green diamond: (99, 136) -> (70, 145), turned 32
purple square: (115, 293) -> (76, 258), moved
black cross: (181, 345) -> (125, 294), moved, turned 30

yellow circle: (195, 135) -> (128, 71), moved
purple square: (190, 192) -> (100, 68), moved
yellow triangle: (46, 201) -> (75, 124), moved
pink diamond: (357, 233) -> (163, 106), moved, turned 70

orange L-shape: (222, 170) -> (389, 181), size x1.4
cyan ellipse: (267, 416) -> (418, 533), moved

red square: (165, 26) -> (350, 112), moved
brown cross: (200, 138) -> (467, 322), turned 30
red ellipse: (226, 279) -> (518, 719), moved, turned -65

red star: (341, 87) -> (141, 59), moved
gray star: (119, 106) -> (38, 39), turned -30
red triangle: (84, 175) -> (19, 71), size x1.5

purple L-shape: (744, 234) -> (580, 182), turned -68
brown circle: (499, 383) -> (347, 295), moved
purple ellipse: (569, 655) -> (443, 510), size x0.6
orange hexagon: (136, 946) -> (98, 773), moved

==

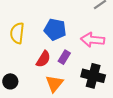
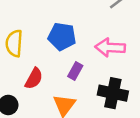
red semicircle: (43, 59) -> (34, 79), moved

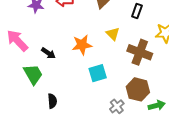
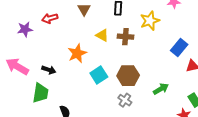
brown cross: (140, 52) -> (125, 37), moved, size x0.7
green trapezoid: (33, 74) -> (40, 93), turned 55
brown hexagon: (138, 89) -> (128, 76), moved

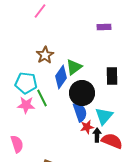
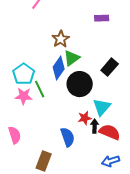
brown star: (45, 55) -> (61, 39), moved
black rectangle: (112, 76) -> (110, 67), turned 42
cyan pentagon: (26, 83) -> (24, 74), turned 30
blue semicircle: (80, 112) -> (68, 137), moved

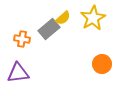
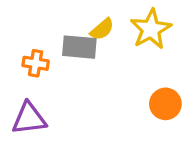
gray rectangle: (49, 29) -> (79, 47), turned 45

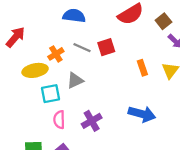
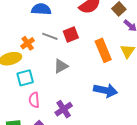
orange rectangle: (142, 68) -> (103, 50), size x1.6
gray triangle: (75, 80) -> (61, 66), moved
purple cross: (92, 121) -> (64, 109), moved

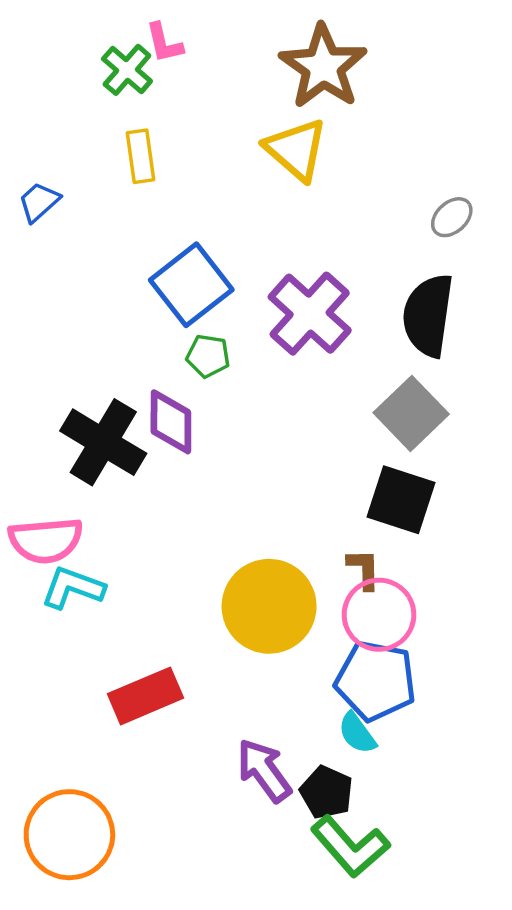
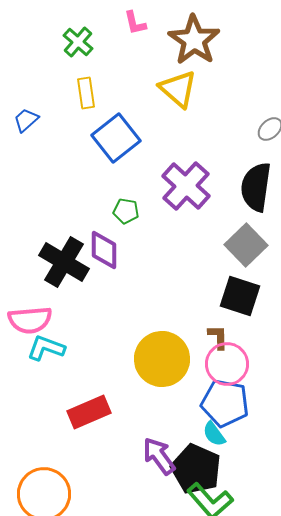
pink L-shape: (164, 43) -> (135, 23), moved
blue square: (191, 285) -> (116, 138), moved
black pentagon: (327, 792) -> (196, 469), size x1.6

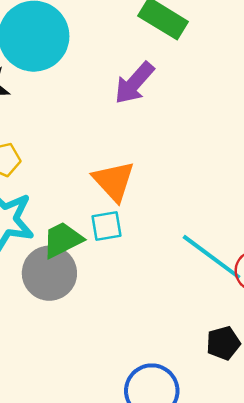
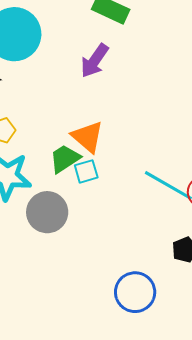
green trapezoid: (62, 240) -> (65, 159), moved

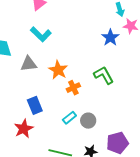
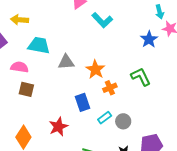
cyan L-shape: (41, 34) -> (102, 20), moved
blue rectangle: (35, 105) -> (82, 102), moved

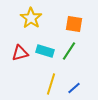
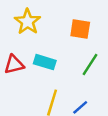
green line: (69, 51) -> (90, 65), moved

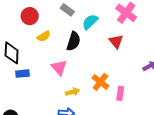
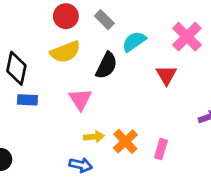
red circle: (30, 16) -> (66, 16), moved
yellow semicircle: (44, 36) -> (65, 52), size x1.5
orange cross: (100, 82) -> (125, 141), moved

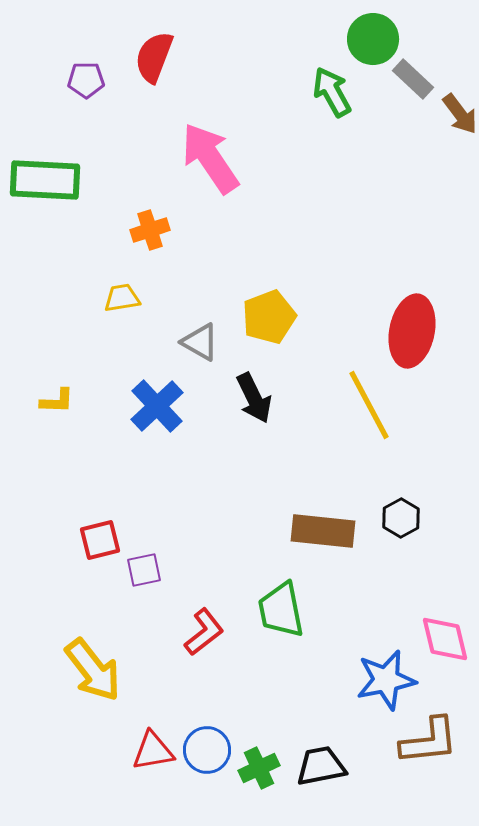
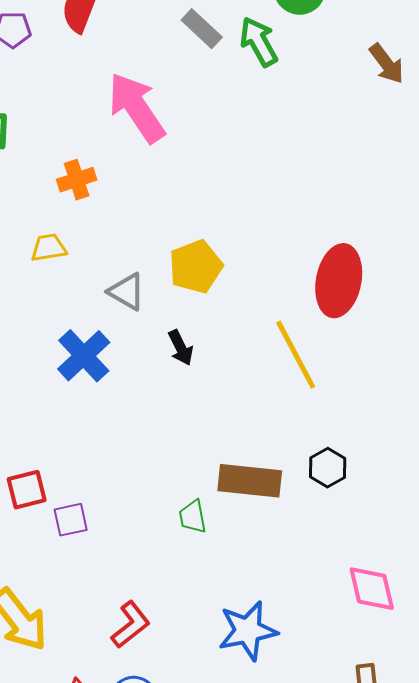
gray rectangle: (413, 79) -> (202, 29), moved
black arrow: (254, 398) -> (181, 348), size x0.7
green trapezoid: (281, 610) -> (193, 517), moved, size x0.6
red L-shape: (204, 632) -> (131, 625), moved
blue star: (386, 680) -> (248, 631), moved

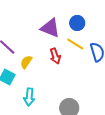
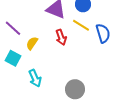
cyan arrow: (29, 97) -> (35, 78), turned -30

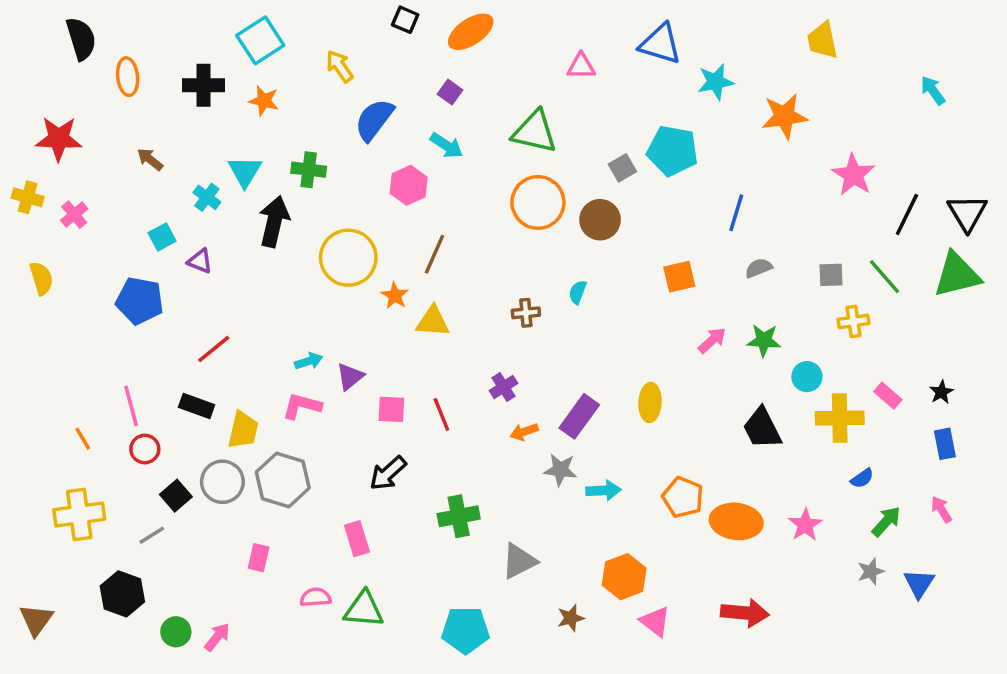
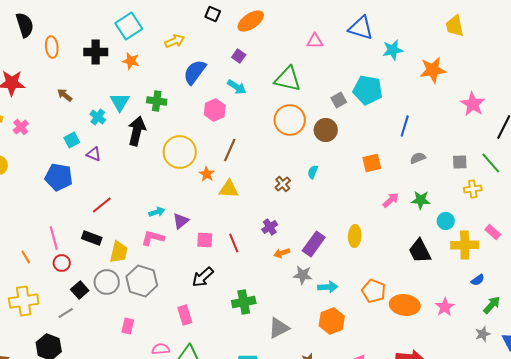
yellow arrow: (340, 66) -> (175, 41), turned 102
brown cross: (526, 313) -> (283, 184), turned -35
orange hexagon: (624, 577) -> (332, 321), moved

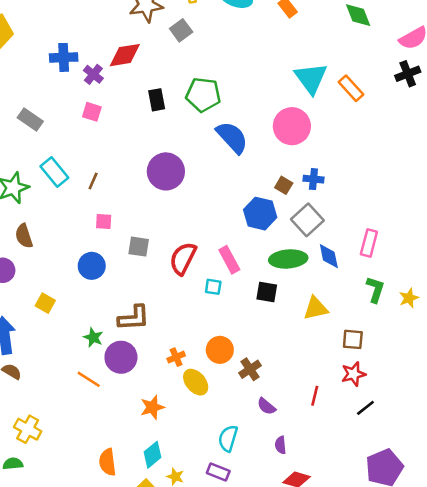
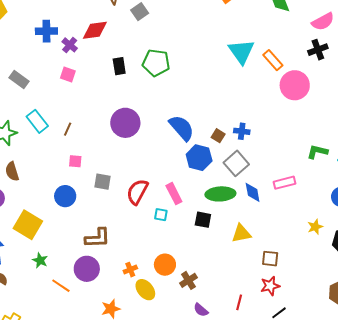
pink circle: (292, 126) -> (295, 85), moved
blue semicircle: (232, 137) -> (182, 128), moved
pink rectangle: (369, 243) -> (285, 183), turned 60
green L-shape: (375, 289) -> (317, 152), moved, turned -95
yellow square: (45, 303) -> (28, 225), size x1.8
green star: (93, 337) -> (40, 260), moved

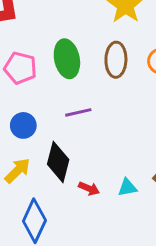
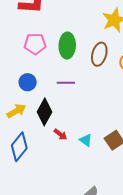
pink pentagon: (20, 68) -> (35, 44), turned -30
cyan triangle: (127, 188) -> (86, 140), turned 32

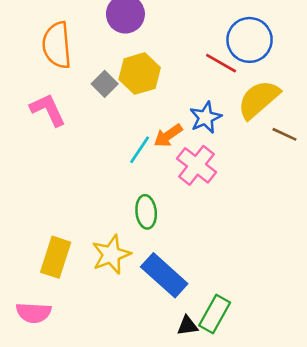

Your goal: Look through the material above and print exactly the lines from the one containing "green diamond: (99, 136)" to the one containing "orange L-shape: (222, 170)", both included, and nothing more.

Response box:
green diamond: (99, 136) -> (70, 145), turned 32
purple square: (115, 293) -> (76, 258), moved
black cross: (181, 345) -> (125, 294), moved, turned 30

yellow circle: (195, 135) -> (128, 71), moved
purple square: (190, 192) -> (100, 68), moved
yellow triangle: (46, 201) -> (75, 124), moved
pink diamond: (357, 233) -> (163, 106), moved, turned 70

orange L-shape: (222, 170) -> (389, 181), size x1.4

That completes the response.